**ENTRIES PROVIDED**.
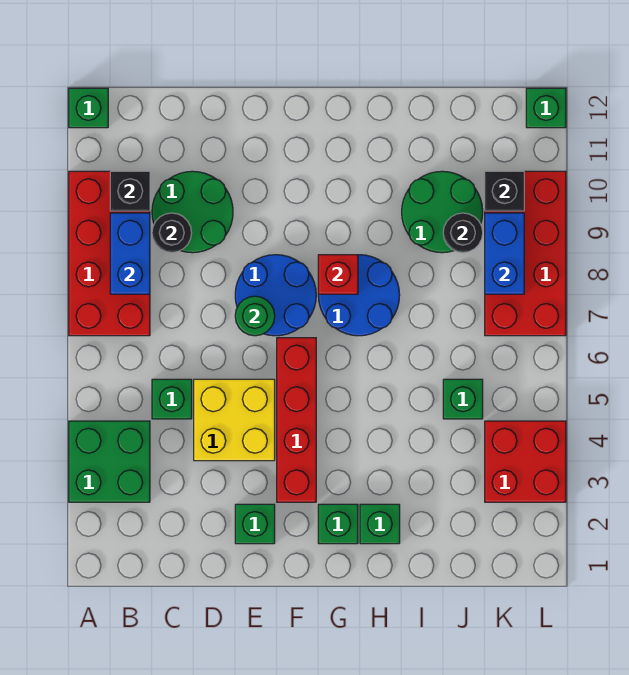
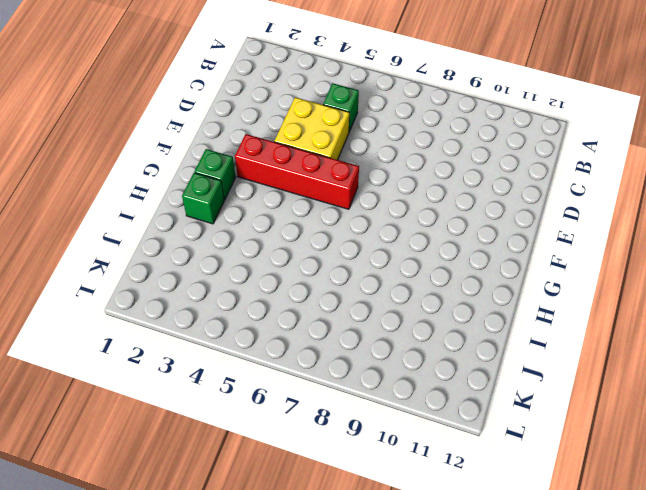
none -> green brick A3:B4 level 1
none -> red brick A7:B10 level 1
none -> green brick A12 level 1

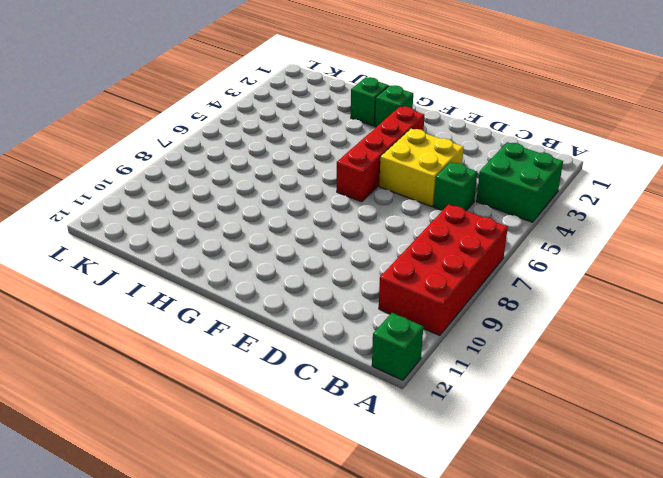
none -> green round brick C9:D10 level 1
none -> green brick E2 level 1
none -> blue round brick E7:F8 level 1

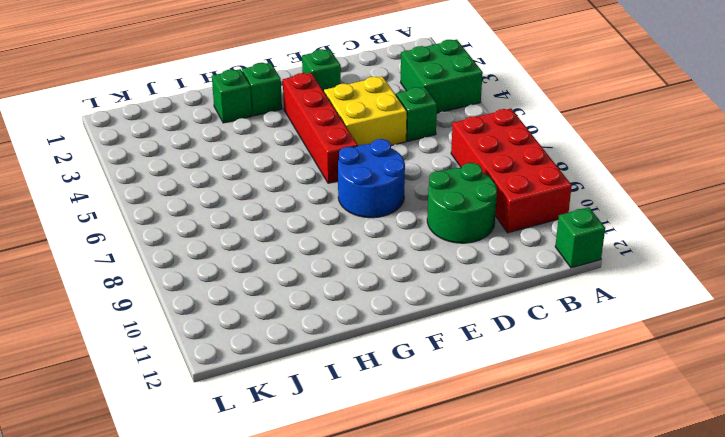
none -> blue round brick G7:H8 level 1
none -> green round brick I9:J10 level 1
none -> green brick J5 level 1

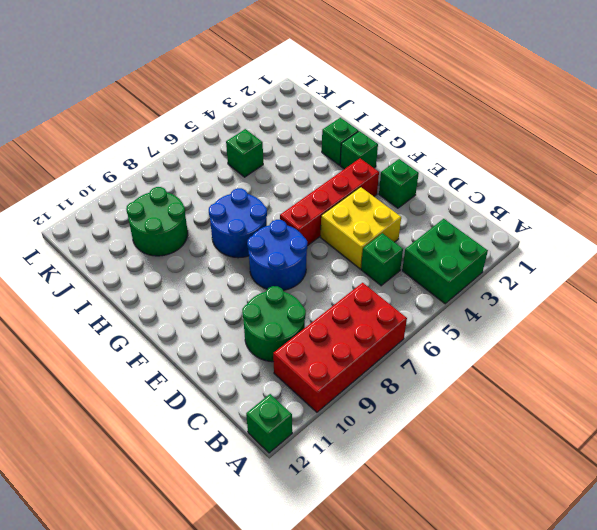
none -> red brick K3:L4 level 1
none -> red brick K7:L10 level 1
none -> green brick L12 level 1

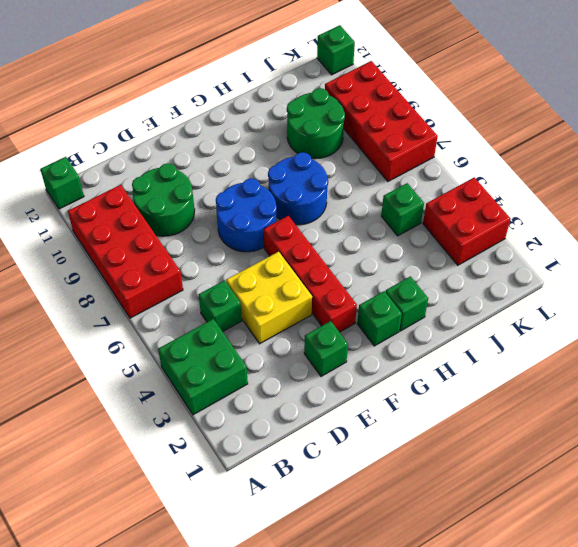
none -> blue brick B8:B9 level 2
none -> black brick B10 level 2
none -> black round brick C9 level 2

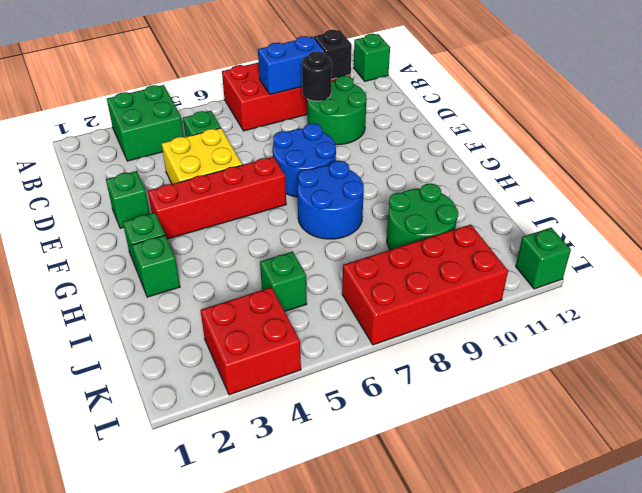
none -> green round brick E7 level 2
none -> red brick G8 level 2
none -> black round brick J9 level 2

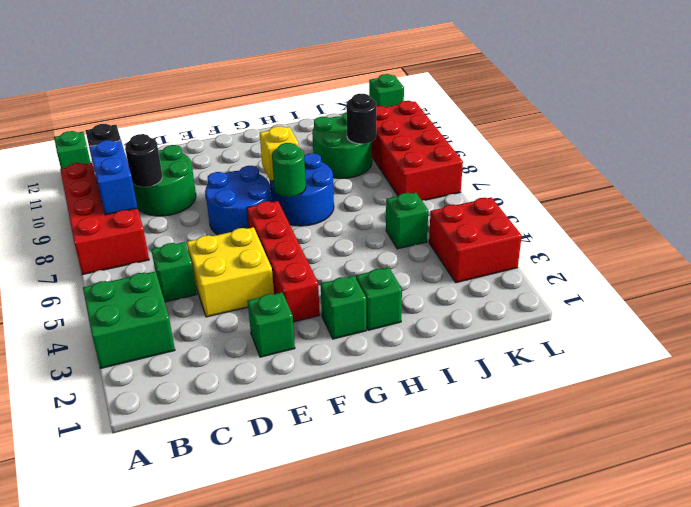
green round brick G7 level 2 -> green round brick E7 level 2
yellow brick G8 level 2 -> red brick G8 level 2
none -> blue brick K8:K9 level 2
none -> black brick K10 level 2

==

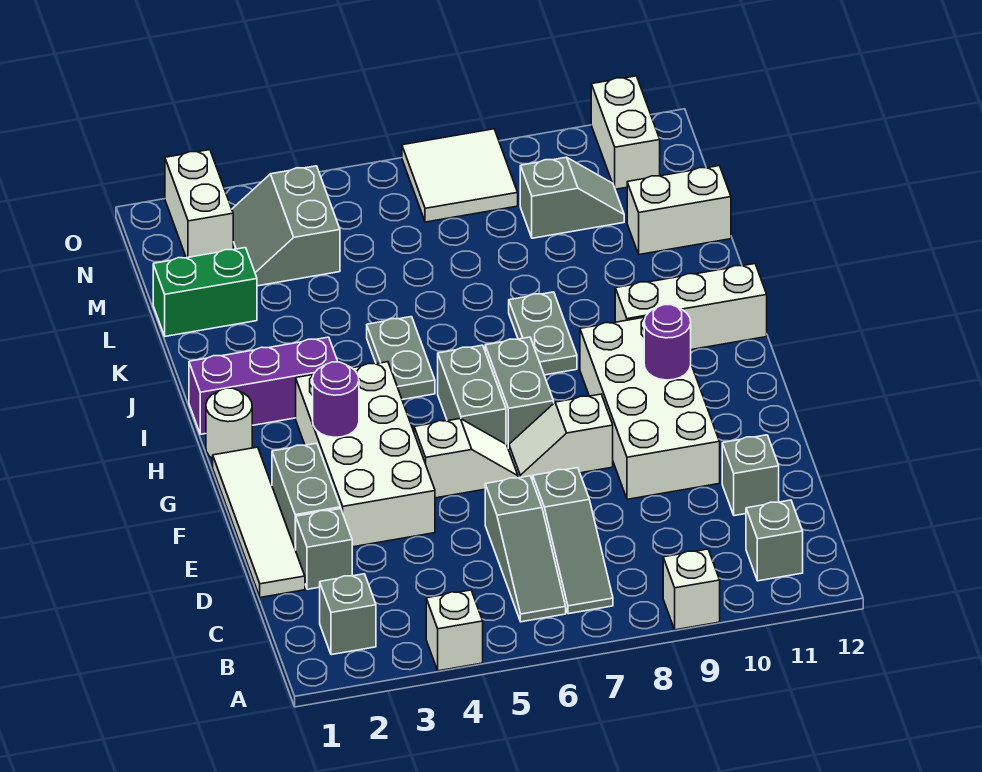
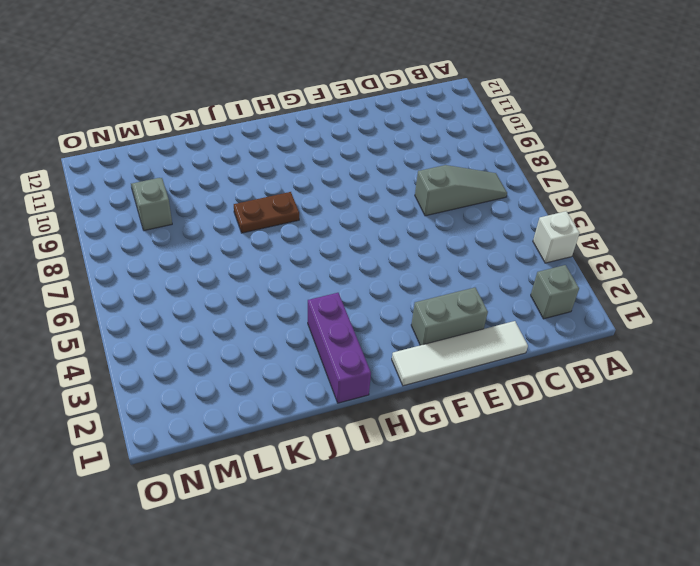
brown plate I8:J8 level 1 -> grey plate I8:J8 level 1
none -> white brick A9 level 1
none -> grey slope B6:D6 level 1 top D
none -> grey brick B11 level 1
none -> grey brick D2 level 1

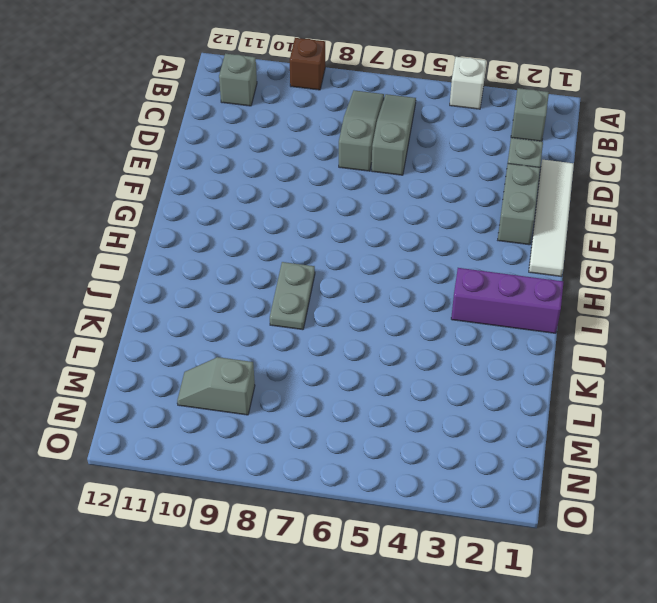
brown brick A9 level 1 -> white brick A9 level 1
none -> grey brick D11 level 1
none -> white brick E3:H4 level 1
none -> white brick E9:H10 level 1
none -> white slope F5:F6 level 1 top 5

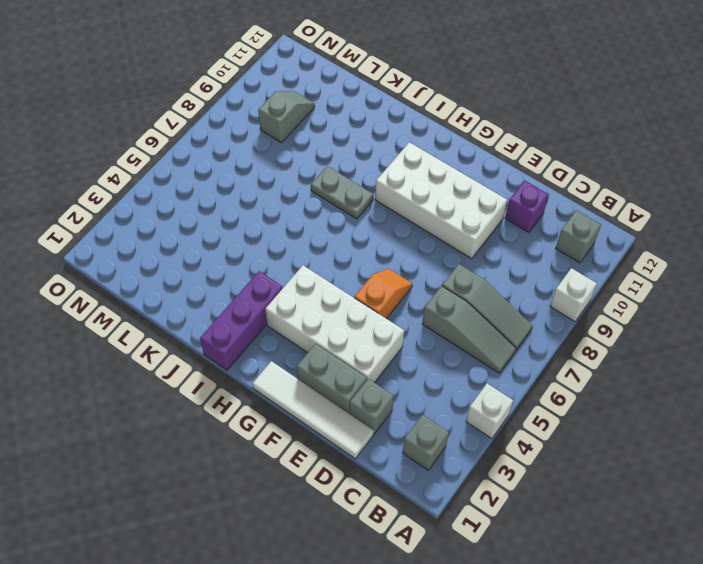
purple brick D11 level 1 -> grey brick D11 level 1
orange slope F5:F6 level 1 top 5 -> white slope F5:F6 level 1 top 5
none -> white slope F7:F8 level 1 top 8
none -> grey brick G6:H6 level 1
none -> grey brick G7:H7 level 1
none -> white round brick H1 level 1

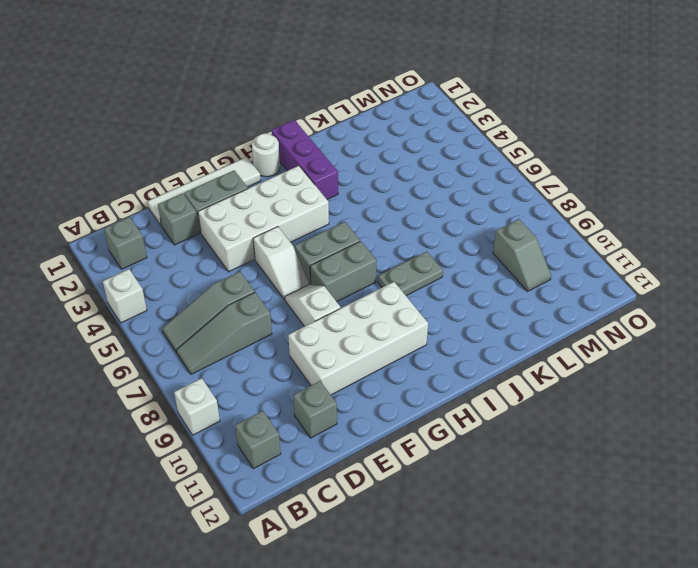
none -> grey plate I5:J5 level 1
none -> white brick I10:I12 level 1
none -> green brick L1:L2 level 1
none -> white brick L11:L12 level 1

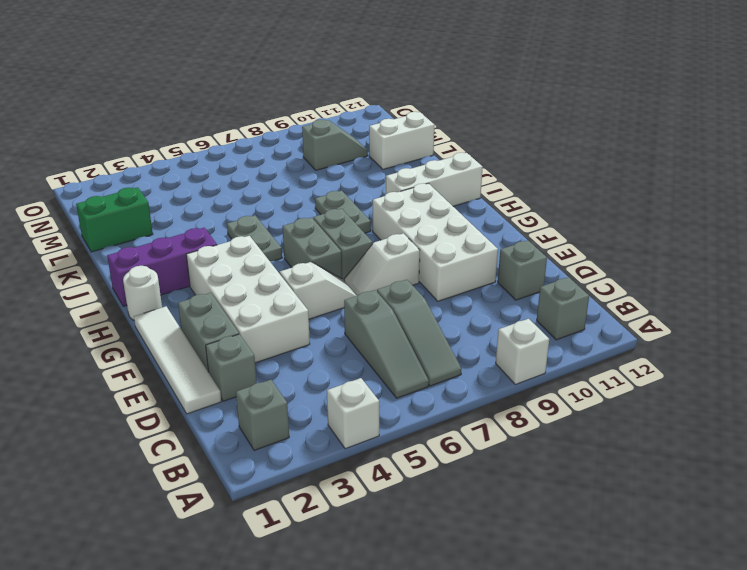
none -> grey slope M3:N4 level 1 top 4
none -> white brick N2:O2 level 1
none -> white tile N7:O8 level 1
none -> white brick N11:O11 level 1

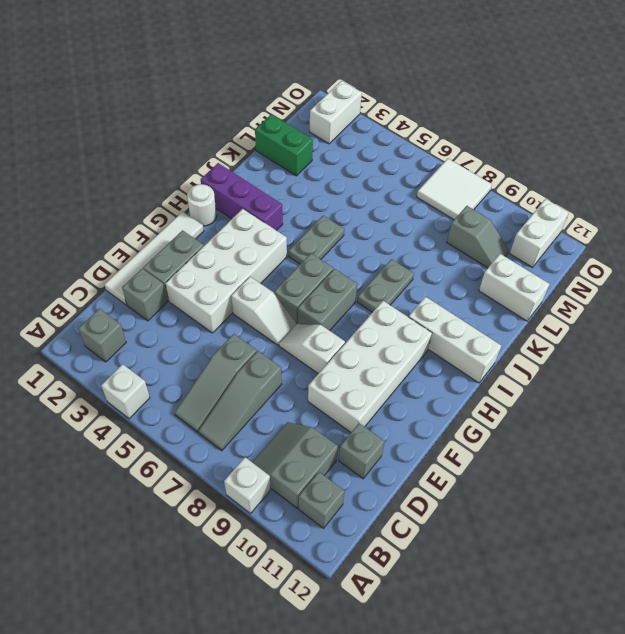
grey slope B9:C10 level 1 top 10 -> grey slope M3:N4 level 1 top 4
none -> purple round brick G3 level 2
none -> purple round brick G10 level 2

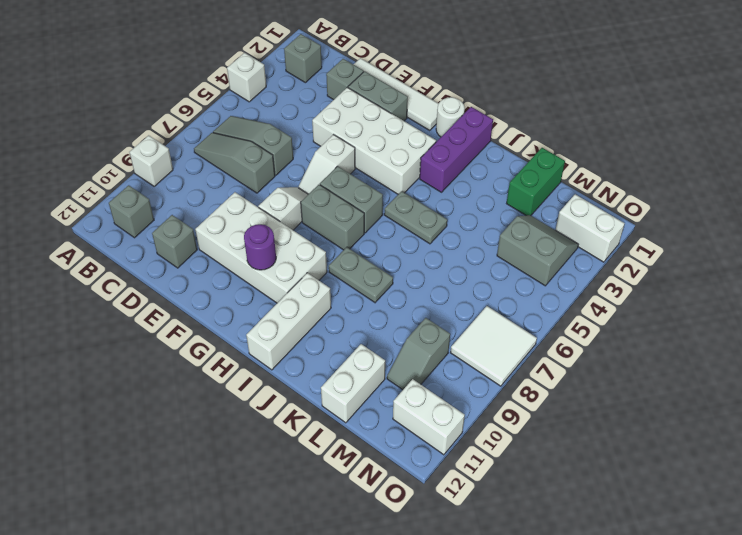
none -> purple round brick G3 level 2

**ABOUT THIS EXERCISE**. In the entries above, find the line with "brown plate I8:J8" and the line with "none -> white brick I10:I12 level 1". Write out exactly those two lines and every line between them, pictures excluded.

**RESPONSE**.
brown plate I8:J8 level 1 -> grey plate I8:J8 level 1
none -> white brick A9 level 1
none -> grey slope B6:D6 level 1 top D
none -> grey brick B11 level 1
none -> grey brick D2 level 1

brown brick A9 level 1 -> white brick A9 level 1
none -> grey brick D11 level 1
none -> white brick E3:H4 level 1
none -> white brick E9:H10 level 1
none -> white slope F5:F6 level 1 top 5

purple brick D11 level 1 -> grey brick D11 level 1
orange slope F5:F6 level 1 top 5 -> white slope F5:F6 level 1 top 5
none -> white slope F7:F8 level 1 top 8
none -> grey brick G6:H6 level 1
none -> grey brick G7:H7 level 1
none -> white round brick H1 level 1

none -> grey plate I5:J5 level 1
none -> white brick I10:I12 level 1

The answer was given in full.